What to do
Write every line below out again exactly, images omitted.

--- Data extract ---

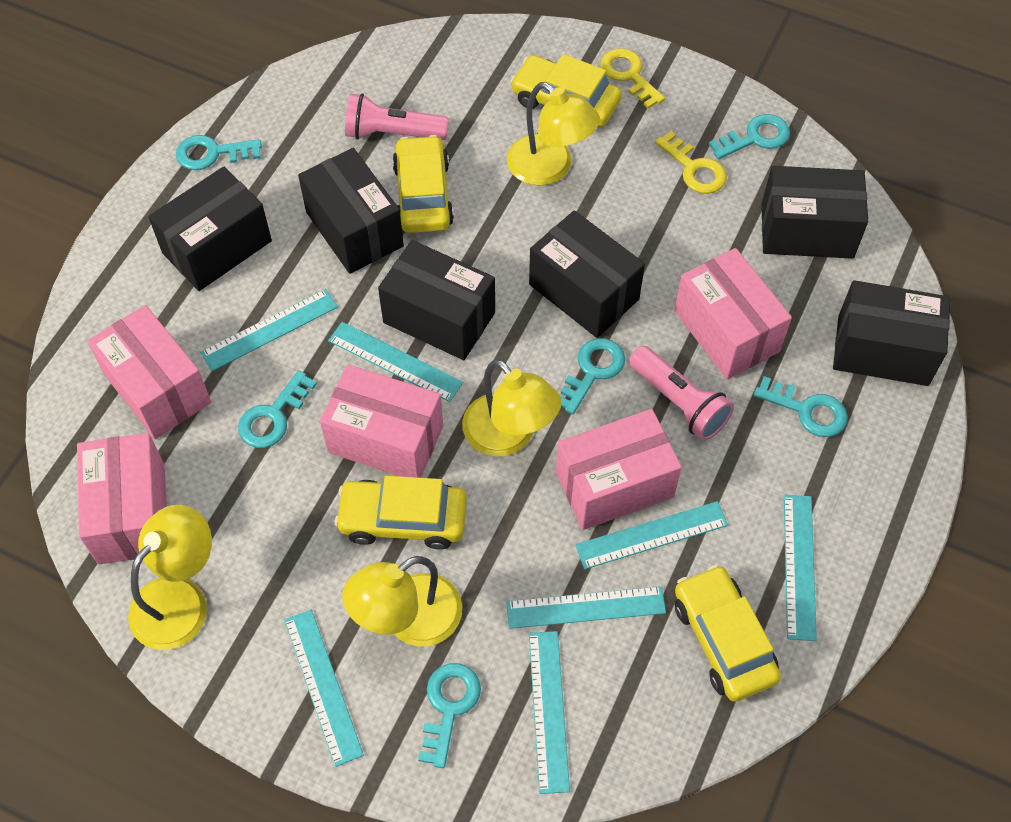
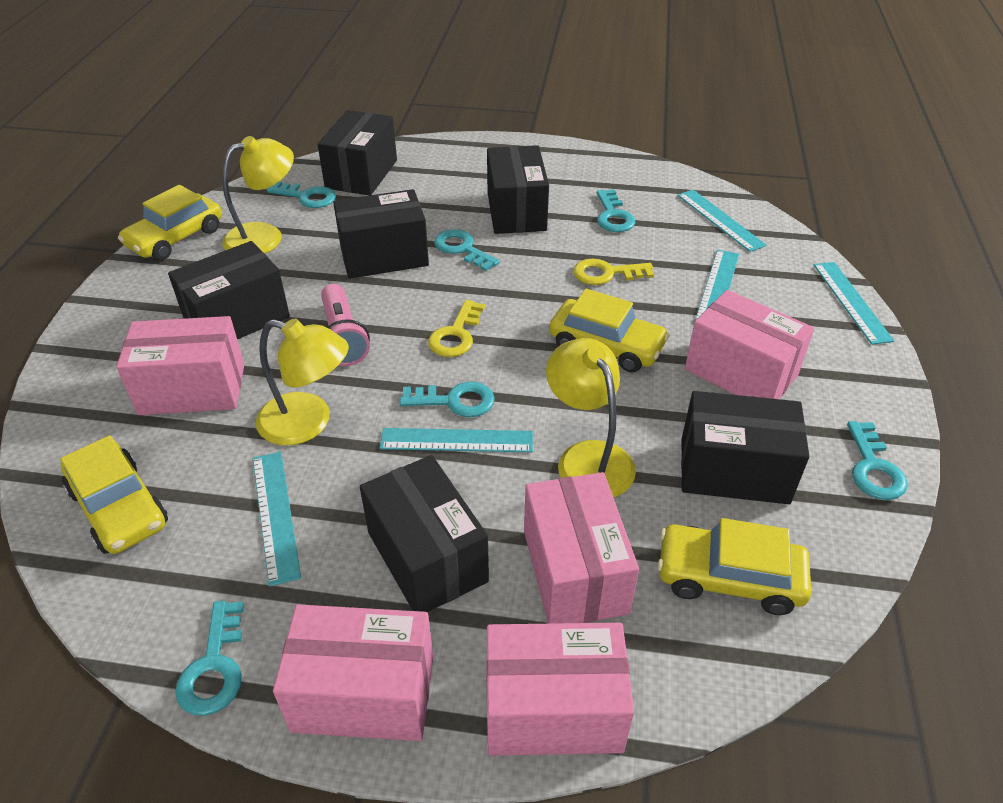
pink flashlight: 2 -> 1
turquoise ruler: 7 -> 5
yellow lamp: 4 -> 3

---

Solution to this exercise
pink flashlight: 2 -> 1
turquoise ruler: 7 -> 5
yellow lamp: 4 -> 3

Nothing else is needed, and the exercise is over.